START Input material

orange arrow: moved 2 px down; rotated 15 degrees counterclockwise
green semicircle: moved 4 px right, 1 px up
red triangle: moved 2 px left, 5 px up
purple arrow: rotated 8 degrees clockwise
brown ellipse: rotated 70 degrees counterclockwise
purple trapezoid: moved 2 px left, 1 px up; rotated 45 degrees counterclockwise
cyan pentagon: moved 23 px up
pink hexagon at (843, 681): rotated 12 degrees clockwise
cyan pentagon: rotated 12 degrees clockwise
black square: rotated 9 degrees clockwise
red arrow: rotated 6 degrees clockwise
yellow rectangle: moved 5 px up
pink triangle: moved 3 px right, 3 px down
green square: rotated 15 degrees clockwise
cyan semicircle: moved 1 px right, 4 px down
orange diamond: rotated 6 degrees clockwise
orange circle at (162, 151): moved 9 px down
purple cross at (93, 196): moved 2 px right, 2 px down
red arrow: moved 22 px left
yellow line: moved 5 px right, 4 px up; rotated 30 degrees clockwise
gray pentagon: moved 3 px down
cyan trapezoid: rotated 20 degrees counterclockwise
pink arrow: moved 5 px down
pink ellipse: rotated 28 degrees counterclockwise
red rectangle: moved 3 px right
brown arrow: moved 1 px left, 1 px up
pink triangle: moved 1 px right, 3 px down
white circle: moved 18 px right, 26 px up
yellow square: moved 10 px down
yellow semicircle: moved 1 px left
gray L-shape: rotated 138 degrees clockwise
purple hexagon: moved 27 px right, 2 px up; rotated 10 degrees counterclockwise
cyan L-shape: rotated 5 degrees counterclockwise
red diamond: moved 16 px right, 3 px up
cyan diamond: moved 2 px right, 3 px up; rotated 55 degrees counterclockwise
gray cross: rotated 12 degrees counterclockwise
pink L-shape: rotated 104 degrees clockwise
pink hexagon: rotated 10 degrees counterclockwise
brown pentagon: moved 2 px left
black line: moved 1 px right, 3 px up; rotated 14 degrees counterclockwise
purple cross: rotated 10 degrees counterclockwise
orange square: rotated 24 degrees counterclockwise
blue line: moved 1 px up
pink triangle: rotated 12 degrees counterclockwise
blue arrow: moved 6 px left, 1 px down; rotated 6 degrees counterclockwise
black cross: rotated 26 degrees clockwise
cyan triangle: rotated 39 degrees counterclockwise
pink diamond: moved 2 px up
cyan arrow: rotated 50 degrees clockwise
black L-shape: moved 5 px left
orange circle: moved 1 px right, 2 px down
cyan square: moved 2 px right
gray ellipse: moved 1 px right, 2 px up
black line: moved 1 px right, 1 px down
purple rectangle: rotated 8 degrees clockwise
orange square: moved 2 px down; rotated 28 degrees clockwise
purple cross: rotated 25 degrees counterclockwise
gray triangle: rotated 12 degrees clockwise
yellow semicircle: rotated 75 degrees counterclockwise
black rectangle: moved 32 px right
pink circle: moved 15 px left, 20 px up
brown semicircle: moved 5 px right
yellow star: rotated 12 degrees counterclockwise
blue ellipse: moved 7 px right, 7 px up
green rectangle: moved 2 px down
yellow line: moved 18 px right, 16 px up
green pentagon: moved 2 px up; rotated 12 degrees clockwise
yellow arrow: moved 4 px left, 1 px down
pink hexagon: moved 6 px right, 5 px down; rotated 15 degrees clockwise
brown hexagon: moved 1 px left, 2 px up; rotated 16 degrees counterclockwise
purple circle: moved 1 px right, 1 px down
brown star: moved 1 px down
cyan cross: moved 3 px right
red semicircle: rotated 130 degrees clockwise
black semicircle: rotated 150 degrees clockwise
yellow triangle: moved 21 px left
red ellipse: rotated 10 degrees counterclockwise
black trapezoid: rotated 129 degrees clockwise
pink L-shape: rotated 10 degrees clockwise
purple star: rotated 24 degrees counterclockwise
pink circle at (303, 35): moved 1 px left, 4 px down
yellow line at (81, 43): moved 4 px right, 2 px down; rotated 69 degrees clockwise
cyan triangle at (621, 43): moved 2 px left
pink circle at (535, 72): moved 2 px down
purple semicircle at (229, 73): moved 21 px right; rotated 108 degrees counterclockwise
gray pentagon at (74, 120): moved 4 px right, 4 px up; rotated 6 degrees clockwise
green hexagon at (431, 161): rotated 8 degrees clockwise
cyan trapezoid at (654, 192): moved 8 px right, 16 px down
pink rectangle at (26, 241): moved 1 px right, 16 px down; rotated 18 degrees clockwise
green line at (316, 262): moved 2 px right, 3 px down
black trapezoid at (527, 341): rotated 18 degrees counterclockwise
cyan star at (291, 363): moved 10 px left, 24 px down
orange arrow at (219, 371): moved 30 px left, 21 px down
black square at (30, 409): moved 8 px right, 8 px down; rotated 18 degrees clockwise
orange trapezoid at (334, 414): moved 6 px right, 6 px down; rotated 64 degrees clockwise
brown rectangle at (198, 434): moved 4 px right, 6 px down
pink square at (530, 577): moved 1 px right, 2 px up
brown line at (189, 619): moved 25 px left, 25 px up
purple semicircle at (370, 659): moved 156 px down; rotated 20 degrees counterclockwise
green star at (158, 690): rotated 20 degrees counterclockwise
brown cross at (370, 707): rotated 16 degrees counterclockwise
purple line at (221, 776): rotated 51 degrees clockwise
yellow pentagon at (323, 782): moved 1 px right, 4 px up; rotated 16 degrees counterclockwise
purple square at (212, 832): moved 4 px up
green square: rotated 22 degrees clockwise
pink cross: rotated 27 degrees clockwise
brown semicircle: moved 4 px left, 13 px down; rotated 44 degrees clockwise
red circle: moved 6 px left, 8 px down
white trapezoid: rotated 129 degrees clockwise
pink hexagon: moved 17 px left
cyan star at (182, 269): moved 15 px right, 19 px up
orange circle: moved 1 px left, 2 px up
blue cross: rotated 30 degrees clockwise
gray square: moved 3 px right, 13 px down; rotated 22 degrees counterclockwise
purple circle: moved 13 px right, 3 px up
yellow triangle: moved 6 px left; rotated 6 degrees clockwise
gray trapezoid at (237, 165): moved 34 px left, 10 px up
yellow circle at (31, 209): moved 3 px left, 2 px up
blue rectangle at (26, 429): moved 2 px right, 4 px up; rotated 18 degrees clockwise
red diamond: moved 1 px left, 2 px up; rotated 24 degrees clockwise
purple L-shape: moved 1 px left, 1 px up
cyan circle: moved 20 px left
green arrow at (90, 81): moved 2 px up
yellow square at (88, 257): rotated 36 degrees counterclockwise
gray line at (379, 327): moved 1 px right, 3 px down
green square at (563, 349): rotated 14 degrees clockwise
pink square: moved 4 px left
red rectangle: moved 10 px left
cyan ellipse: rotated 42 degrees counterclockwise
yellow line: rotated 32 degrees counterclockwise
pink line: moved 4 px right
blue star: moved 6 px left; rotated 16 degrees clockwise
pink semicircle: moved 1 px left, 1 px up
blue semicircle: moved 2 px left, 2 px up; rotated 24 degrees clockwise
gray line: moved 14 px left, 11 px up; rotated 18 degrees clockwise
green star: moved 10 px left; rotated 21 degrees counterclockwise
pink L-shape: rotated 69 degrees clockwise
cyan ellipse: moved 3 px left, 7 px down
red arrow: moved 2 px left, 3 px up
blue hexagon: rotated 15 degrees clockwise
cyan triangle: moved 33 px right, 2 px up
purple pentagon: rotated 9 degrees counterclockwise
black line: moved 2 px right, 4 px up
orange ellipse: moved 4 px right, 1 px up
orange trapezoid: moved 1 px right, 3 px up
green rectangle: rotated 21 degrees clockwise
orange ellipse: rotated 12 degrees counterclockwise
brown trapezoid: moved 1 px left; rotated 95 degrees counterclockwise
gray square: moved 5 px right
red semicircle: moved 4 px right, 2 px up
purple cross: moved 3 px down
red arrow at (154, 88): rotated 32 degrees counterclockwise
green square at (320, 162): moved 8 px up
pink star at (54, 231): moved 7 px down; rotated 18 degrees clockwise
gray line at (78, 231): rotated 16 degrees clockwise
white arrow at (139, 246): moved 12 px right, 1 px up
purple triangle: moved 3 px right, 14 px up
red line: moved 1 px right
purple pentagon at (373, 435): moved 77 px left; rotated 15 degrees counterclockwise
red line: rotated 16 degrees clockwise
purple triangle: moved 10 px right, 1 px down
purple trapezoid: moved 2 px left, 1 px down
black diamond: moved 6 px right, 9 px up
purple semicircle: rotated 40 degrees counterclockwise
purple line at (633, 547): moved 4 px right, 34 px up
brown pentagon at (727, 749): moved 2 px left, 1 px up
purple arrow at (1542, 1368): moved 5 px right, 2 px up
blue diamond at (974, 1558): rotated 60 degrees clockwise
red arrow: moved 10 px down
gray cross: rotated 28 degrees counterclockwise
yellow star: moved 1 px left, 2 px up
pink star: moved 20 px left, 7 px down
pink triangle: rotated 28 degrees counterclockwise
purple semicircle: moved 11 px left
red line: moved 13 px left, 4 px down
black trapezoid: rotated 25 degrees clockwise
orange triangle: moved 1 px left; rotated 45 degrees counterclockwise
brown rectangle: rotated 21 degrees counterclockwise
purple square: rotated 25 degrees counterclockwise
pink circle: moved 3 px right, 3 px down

END Input material

What is expected: Copy each line above containing the string "shape".

Response:
gray L-shape: rotated 138 degrees clockwise
cyan L-shape: rotated 5 degrees counterclockwise
pink L-shape: rotated 104 degrees clockwise
black L-shape: moved 5 px left
pink L-shape: rotated 10 degrees clockwise
purple L-shape: moved 1 px left, 1 px up
pink L-shape: rotated 69 degrees clockwise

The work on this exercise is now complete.